[START Dataset]

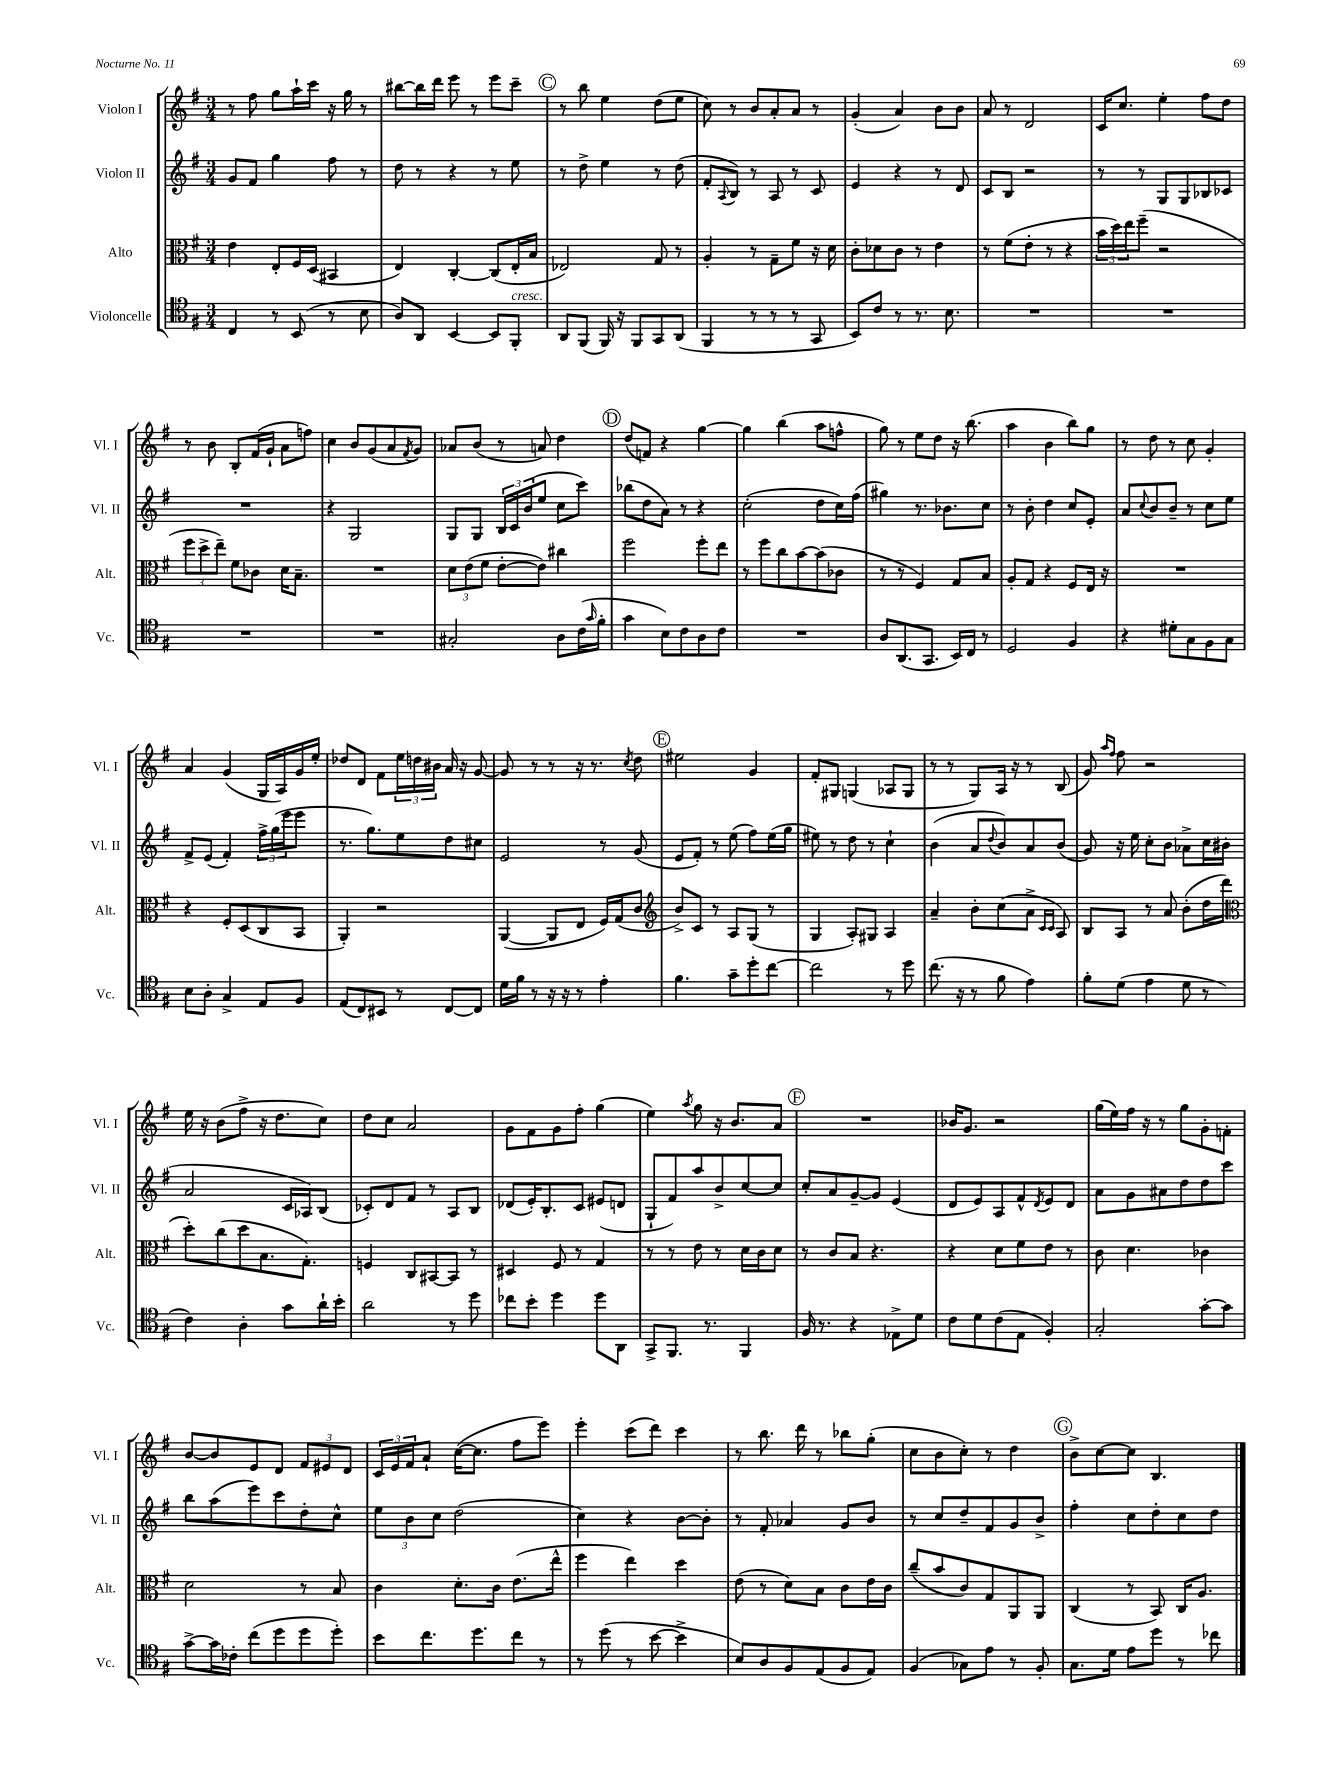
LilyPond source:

<<
\new StaffGroup <<
\new Staff = "s0" \with { instrumentName = "Violon I" shortInstrumentName = "Vl. I" } {
    \clef treble \key g \major \numericTimeSignature \time 3/4
    r8 fis''8 g''8 a''16-! c'''16 r16 g''16 r8 |
    bis''8~ bis''16 d'''16 e'''8 r8 e'''8 c'''8-- |
    \mark \markup { \circle "C" } r8 b''8 e''4 d''8( e''8 |
    c''8) r8 b'8 a'8-. a'8 r8 |
    g'4-.( a'4) b'8 b'8 |
    a'8 r8 d'2 |
    c'16 c''8. e''4-. fis''8 d''8 |
    r8 b'8 b8-. fis'16( g'16-! a'8 f''8) |
    c''4 b'8 g'8( a'8 \acciaccatura { fis'8 } g'8) |
    aes'8 b'8( r8 a'8) d''4 |
    \mark \markup { \circle "D" } d''8( f'8) r4 g''4~ |
    g''4 b''4( a''8 f''8-^ |
    g''8) r8 e''8 d''8 r16 b''8.( |
    a''4 b'4 b''8) g''8 |
    r8 d''8 r8 c''8 g'4-. |
    a'4 g'4( g16 a16) g'16 e''16-. |
    des''8 d'8 fis'8 \tuplet 3/2 { e''16 d''16 bis'16 } a'16 r16 g'8~ |
    g'8 r8 r8 r16 r8. \acciaccatura { c''8 } d''8 |
    \mark \markup { \circle "E" } eis''2 g'4 |
    fis'8-. gis8 g4( aes8 g8 |
    r8 r8 g8) a16 r16 r8 b8( |
    g'8) \grace { a''16 fis''16 } fis''8 r2 |
    e''16 r16 b'8( fis''8-> r16 d''8. c''8) |
    d''8 c''8 a'2 |
    g'8 fis'8 g'8 fis''8-. g''4( |
    e''4) \acciaccatura { a''8 } g''8 r16 b'8. a'8 |
    \mark \markup { \circle "F" } R2. |
    bes'16 g'8. r2 |
    g''16( e''16) fis''16 r16 r8 g''8 g'8-. f'8-. |
    b'8~ b'8 e'8 d'8 \tuplet 3/2 { fis'8 eis'8 d'8 } |
    \tuplet 3/2 { c'16 e'16 fis'16 } a'8-! c''16~( c''8. fis''8 e'''8) |
    e'''4-. c'''8( d'''8) c'''4 |
    r8 b''8. d'''16 r8 bes''8 g''8-.( |
    c''8 b'8 c''8-.) r8 d''4 |
    \mark \markup { \circle "G" } b'8-> c''8~ c''8 b4. \bar "|." |
}
\new Staff = "s1" \with { instrumentName = "Violon II" shortInstrumentName = "Vl. II" } {
    \clef treble \key g \major \numericTimeSignature \time 3/4
    g'8 fis'8 g''4 fis''8 r8 |
    d''8 r8 r4 r8 e''8 |
    \mark \markup { \circle "C" } r8 d''8-> e''4 r8 d''8( |
    fis'8-. \appoggiatura { a8 } b8) r8 a8 r8 c'8 |
    e'4 r4 r8 d'8 |
    c'8 b8 r2 |
    r8 r8 g8 g8 bes8 ces'8 |
    R2. |
    r4 g2 |
    g8 g8 \tuplet 3/2 { b16 c'16 b'16( } e''8 c''8 c'''8) |
    \mark \markup { \circle "D" } bes''8( d''8 a'8) r8 r4 |
    c''2-.( d''8 c''16) fis''16( |
    gis''4) r8. bes'8. c''8 |
    r8 b'8-. d''4 c''8 e'8-. |
    a'8 \appoggiatura { c''8 } b'8 b'8-- r8 c''8 e''8 |
    fis'8-> e'8( fis'4-.) \tuplet 3/2 { fis''16-> g''16( e'''16 } e'''8 |
    r8. g''8.) e''8 d''8 cis''8 |
    e'2 r8 g'8( |
    \mark \markup { \circle "E" } e'8 fis'8-.) r8 e''8( fis''8) e''16( g''16 |
    eis''8) r8 d''8 r8 c''4-! |
    b'4( a'8 \appoggiatura { d''8 } b'8) a'8 b'8( |
    g'8) r16 e''16 c''8-. b'8 aes'8-> c''16 bis'16( |
    a'2 c'16 aes16) b8( |
    ces'8-.) d'8 fis'8 r8 a8 b8 |
    des'8( e'16-.) b8.-. c'8 eis'8( d'8 |
    g8-! fis'8) a''8 b'8-> c''8~ c''8 |
    \mark \markup { \circle "F" } c''8-. a'8 g'8~-- g'8 e'4( |
    d'8 e'8) a8 fis'8-^ \acciaccatura { d'8 } e'8 d'8 |
    a'8 g'8 ais'8 d''8 d''8 c'''8 |
    b''8 a''8( e'''8) c'''8 d''8-. c''8-^ |
    \tuplet 3/2 { e''8 b'8 c''8 } d''2( |
    c''4) r4 b'8~ b'8-. |
    r8 fis'8-. aes'4 g'8 b'8 |
    r8 c''8 d''8-- fis'8 g'8 b'8-> |
    \mark \markup { \circle "G" } fis''4-. c''8 d''8-. c''8 d''8 \bar "|." |
}
\new Staff = "s2" \with { instrumentName = "Alto" shortInstrumentName = "Alt." } {
    \clef alto \key g \major \numericTimeSignature \time 3/4
    e'4 e8-. fis16 d16( bis,4 |
    e4) c4~-. c8( e16-. b16 |
    \mark \markup { \circle "C" } ees2) g8 r8 |
    a4-. r8 g8-- fis'8 r16 d'16 |
    c'8-. des'8 c'8 r8 e'4 |
    r8 fis'8( e'8-. r8 r4 |
    \tuplet 3/2 { b'16 d''16) e''16 } fis''8--( r2 |
    \tuplet 3/2 { fis''8 d''8-> e''8--) } fis'8 ces'8 d'16 b8.-- |
    R2. |
    \tuplet 3/2 { d'8 e'8( fis'8 } e'8~-. e'8) cis''4 |
    \mark \markup { \circle "D" } fis''2 fis''8-. e''8 |
    r8 fis''8 c''8 b'8~ b'8( ces'8 |
    r8 r8 fis4) g8 b8 |
    a8-. g8 r4 fis8 e16 r16 |
    R2. |
    r4 fis8-. d8( c8 b,8 |
    a,4-.) r2 |
    a,4~( a,8 e8 fis16) g16( c'8 |
    \mark \markup { \circle "E" } \clef treble b'8->) c'8 r8 a8 g8( r8 |
    g4 a8-.) gis8 a4 |
    a'4-- b'8-. c''8( a'8-> \grace { c'16 c'16 } a8) |
    b8 a8 r8 a'8 b'8-.( d''16 d'''16 |
    \clef alto d''8-.) c''8( d''8 b8. g8.-.) |
    f4 c8 bis,8~ bis,8 r8 |
    dis4 fis8 r8 g4 |
    r8 r8 e'8 r8 d'16 c'16 d'8 |
    \mark \markup { \circle "F" } r8 c'8 b8 r4. |
    r4 d'8 fis'8 e'8 r8 |
    c'8 d'4. ces'4 |
    d'2 r8 b8 |
    c'4 d'8.-. c'16 e'8.( e''16-^ |
    fis''4 e''4) d''4 |
    e'8( r8 d'8) b8 c'8 e'16 c'16 |
    c''8--( b'8 c'8) g8 a,8 a,8 |
    \mark \markup { \circle "G" } c4( r8 b,8) c16 a8. \bar "|." |
}
\new Staff = "s3" \with { instrumentName = "Violoncelle" shortInstrumentName = "Vc." } {
    \clef tenor \key g \major \numericTimeSignature \time 3/4
    c4 r8 b,8( r8 b8 |
    a8) a,8 b,4~ b,8 fis,8-.^\markup { \italic "cresc." } |
    \mark \markup { \circle "C" } a,8 fis,8( fis,16) r16 fis,8 g,8 a,8( |
    fis,4 r8 r8 r8 g,8 |
    b,8) c'8 r8 r8. b8. |
    R2. |
    R2. |
    R2. |
    R2. |
    gis2-. a8 c'16( \grace { g'16 } fis'16-. |
    \mark \markup { \circle "D" } g'4 b8) c'8 a8 c'8 |
    R2. |
    a8 a,8.( g,8. b,16) c16 r8 |
    d2 fis4 |
    r4 dis'8-. g8 fis8 g8 |
    b8 a8-. g4-> e8 fis8 |
    e8( c8) bis,8 r8 c8~ c8 |
    d'16 fis'16 r8 r16 r16 r8 e'4-. |
    \mark \markup { \circle "E" } fis'4. g'8-- d''8-. c''8~ |
    c''2 r8 d''8 |
    c''8.( r16 r8 fis'8 e'4) |
    fis'8-. d'8( e'4 d'8 r8 |
    c'4) a4-. g'8 a'16-! b'16-. |
    a'2 r8 d''8 |
    ces''8 b'8-. d''4 d''8 a,8 |
    g,8-> fis,8. r8. fis,4 |
    \mark \markup { \circle "F" } fis16 r8. r4 ees8-> d'8 |
    c'8 d'8 c'8( e8 fis4-.) |
    g2-. g'8~-. g'8 |
    g'8~-> g'16 ces'16-. c''8( d''8 d''8 d''8-.) |
    b'8 c''8. d''8. c''8 r8 |
    r8 d''8( r8 b'8~ b'4-> |
    b8) a8 fis8 e8( fis8 e8) |
    fis4( ges8) e'8 r8 fis8-. |
    \mark \markup { \circle "G" } g8. d'16 e'8 d''8 r8 ces''8 \bar "|." |
}
>>
>>
\layout { \context { \Score \remove "Bar_number_engraver" } }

[END Dataset]

_Task details:_
How many lines in the records above contain the string "acciaccatura"? Reply with the number alone.

_Answer to this problem:_
4